──────── INFORMATION
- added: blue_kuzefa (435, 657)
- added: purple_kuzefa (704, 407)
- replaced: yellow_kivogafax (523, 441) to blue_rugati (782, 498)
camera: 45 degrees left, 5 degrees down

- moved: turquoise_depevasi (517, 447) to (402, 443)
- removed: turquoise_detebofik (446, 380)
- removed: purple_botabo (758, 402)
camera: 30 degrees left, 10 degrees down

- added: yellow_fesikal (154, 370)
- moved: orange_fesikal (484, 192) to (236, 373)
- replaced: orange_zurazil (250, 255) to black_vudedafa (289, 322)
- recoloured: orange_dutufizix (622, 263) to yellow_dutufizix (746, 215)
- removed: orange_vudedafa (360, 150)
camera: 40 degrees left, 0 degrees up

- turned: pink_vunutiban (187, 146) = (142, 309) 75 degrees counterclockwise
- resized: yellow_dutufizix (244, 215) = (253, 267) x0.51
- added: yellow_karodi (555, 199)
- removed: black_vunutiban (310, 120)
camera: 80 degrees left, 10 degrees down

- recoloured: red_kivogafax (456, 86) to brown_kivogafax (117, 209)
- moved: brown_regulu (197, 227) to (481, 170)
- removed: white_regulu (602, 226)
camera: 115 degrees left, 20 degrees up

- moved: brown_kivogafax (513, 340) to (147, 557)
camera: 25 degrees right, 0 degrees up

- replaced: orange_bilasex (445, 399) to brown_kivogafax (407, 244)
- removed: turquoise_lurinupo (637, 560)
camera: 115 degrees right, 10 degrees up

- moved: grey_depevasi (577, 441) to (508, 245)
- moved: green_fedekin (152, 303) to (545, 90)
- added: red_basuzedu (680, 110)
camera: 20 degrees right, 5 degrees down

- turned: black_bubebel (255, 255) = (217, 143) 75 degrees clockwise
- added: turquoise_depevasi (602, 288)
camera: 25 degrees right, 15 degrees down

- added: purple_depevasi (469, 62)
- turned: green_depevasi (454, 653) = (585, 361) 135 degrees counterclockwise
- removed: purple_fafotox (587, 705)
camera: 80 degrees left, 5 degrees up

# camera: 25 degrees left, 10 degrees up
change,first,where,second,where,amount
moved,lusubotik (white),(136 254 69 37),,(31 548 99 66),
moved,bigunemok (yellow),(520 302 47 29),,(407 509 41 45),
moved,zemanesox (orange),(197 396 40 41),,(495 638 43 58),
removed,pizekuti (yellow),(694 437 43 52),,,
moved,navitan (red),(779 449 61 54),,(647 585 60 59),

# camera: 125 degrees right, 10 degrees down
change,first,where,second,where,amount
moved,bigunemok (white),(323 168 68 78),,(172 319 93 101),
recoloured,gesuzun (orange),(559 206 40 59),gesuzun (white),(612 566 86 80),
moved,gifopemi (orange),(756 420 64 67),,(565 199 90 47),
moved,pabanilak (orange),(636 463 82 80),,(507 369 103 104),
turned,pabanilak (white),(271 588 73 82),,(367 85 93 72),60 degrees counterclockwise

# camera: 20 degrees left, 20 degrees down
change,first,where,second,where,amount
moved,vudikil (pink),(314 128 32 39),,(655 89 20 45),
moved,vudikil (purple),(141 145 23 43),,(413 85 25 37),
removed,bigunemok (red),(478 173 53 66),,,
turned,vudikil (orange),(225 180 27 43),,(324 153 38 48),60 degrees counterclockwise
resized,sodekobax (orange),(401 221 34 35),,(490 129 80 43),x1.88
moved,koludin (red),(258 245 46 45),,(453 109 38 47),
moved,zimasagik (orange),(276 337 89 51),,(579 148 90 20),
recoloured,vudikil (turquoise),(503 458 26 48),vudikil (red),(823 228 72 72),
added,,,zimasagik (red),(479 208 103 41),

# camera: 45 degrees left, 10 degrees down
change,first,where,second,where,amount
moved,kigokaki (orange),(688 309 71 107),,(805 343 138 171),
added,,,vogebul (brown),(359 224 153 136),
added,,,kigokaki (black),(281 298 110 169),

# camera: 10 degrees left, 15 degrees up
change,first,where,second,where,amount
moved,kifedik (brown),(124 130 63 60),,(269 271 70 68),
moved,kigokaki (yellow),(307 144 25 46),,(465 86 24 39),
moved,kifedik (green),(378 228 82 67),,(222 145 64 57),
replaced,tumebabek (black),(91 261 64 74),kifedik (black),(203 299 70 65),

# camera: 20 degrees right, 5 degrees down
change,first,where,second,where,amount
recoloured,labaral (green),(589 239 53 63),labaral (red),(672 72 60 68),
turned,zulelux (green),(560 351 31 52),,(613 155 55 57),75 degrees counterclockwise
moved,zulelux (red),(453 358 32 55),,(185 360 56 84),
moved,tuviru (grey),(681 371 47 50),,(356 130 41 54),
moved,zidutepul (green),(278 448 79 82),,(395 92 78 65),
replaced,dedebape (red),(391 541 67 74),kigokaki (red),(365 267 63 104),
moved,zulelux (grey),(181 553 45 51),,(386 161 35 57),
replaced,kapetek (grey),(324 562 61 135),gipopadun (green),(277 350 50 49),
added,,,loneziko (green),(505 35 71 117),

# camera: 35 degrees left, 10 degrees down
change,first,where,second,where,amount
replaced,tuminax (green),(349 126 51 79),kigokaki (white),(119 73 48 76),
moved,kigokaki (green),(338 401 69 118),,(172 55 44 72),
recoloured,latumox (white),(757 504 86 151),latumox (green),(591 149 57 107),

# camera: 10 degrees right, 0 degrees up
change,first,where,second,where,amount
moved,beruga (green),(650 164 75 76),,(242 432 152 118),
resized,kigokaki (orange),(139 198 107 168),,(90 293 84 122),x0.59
────────────────
WORK TO COMPLETE:
Retype the entries above. Match them exactly.

SOLUTION TO THIS PROBLEM:
- added: blue_kuzefa (435, 657)
- added: purple_kuzefa (704, 407)
- replaced: yellow_kivogafax (523, 441) to blue_rugati (782, 498)
camera: 45 degrees left, 5 degrees down

- moved: turquoise_depevasi (517, 447) to (402, 443)
- removed: turquoise_detebofik (446, 380)
- removed: purple_botabo (758, 402)
camera: 30 degrees left, 10 degrees down

- added: yellow_fesikal (154, 370)
- moved: orange_fesikal (484, 192) to (236, 373)
- replaced: orange_zurazil (250, 255) to black_vudedafa (289, 322)
- recoloured: orange_dutufizix (622, 263) to yellow_dutufizix (746, 215)
- removed: orange_vudedafa (360, 150)
camera: 40 degrees left, 0 degrees up

- turned: pink_vunutiban (187, 146) = (142, 309) 75 degrees counterclockwise
- resized: yellow_dutufizix (244, 215) = (253, 267) x0.51
- added: yellow_karodi (555, 199)
- removed: black_vunutiban (310, 120)
camera: 80 degrees left, 10 degrees down

- recoloured: red_kivogafax (456, 86) to brown_kivogafax (117, 209)
- moved: brown_regulu (197, 227) to (481, 170)
- removed: white_regulu (602, 226)
camera: 115 degrees left, 20 degrees up

- moved: brown_kivogafax (513, 340) to (147, 557)
camera: 25 degrees right, 0 degrees up

- replaced: orange_bilasex (445, 399) to brown_kivogafax (407, 244)
- removed: turquoise_lurinupo (637, 560)
camera: 115 degrees right, 10 degrees up

- moved: grey_depevasi (577, 441) to (508, 245)
- moved: green_fedekin (152, 303) to (545, 90)
- added: red_basuzedu (680, 110)
camera: 20 degrees right, 5 degrees down

- turned: black_bubebel (255, 255) = (217, 143) 75 degrees clockwise
- added: turquoise_depevasi (602, 288)
camera: 25 degrees right, 15 degrees down

- added: purple_depevasi (469, 62)
- turned: green_depevasi (454, 653) = (585, 361) 135 degrees counterclockwise
- removed: purple_fafotox (587, 705)
camera: 80 degrees left, 5 degrees up

# camera: 25 degrees left, 10 degrees up
change,first,where,second,where,amount
moved,lusubotik (white),(136 254 69 37),,(31 548 99 66),
moved,bigunemok (yellow),(520 302 47 29),,(407 509 41 45),
moved,zemanesox (orange),(197 396 40 41),,(495 638 43 58),
removed,pizekuti (yellow),(694 437 43 52),,,
moved,navitan (red),(779 449 61 54),,(647 585 60 59),

# camera: 125 degrees right, 10 degrees down
change,first,where,second,where,amount
moved,bigunemok (white),(323 168 68 78),,(172 319 93 101),
recoloured,gesuzun (orange),(559 206 40 59),gesuzun (white),(612 566 86 80),
moved,gifopemi (orange),(756 420 64 67),,(565 199 90 47),
moved,pabanilak (orange),(636 463 82 80),,(507 369 103 104),
turned,pabanilak (white),(271 588 73 82),,(367 85 93 72),60 degrees counterclockwise

# camera: 20 degrees left, 20 degrees down
change,first,where,second,where,amount
moved,vudikil (pink),(314 128 32 39),,(655 89 20 45),
moved,vudikil (purple),(141 145 23 43),,(413 85 25 37),
removed,bigunemok (red),(478 173 53 66),,,
turned,vudikil (orange),(225 180 27 43),,(324 153 38 48),60 degrees counterclockwise
resized,sodekobax (orange),(401 221 34 35),,(490 129 80 43),x1.88
moved,koludin (red),(258 245 46 45),,(453 109 38 47),
moved,zimasagik (orange),(276 337 89 51),,(579 148 90 20),
recoloured,vudikil (turquoise),(503 458 26 48),vudikil (red),(823 228 72 72),
added,,,zimasagik (red),(479 208 103 41),

# camera: 45 degrees left, 10 degrees down
change,first,where,second,where,amount
moved,kigokaki (orange),(688 309 71 107),,(805 343 138 171),
added,,,vogebul (brown),(359 224 153 136),
added,,,kigokaki (black),(281 298 110 169),

# camera: 10 degrees left, 15 degrees up
change,first,where,second,where,amount
moved,kifedik (brown),(124 130 63 60),,(269 271 70 68),
moved,kigokaki (yellow),(307 144 25 46),,(465 86 24 39),
moved,kifedik (green),(378 228 82 67),,(222 145 64 57),
replaced,tumebabek (black),(91 261 64 74),kifedik (black),(203 299 70 65),

# camera: 20 degrees right, 5 degrees down
change,first,where,second,where,amount
recoloured,labaral (green),(589 239 53 63),labaral (red),(672 72 60 68),
turned,zulelux (green),(560 351 31 52),,(613 155 55 57),75 degrees counterclockwise
moved,zulelux (red),(453 358 32 55),,(185 360 56 84),
moved,tuviru (grey),(681 371 47 50),,(356 130 41 54),
moved,zidutepul (green),(278 448 79 82),,(395 92 78 65),
replaced,dedebape (red),(391 541 67 74),kigokaki (red),(365 267 63 104),
moved,zulelux (grey),(181 553 45 51),,(386 161 35 57),
replaced,kapetek (grey),(324 562 61 135),gipopadun (green),(277 350 50 49),
added,,,loneziko (green),(505 35 71 117),

# camera: 35 degrees left, 10 degrees down
change,first,where,second,where,amount
replaced,tuminax (green),(349 126 51 79),kigokaki (white),(119 73 48 76),
moved,kigokaki (green),(338 401 69 118),,(172 55 44 72),
recoloured,latumox (white),(757 504 86 151),latumox (green),(591 149 57 107),

# camera: 10 degrees right, 0 degrees up
change,first,where,second,where,amount
moved,beruga (green),(650 164 75 76),,(242 432 152 118),
resized,kigokaki (orange),(139 198 107 168),,(90 293 84 122),x0.59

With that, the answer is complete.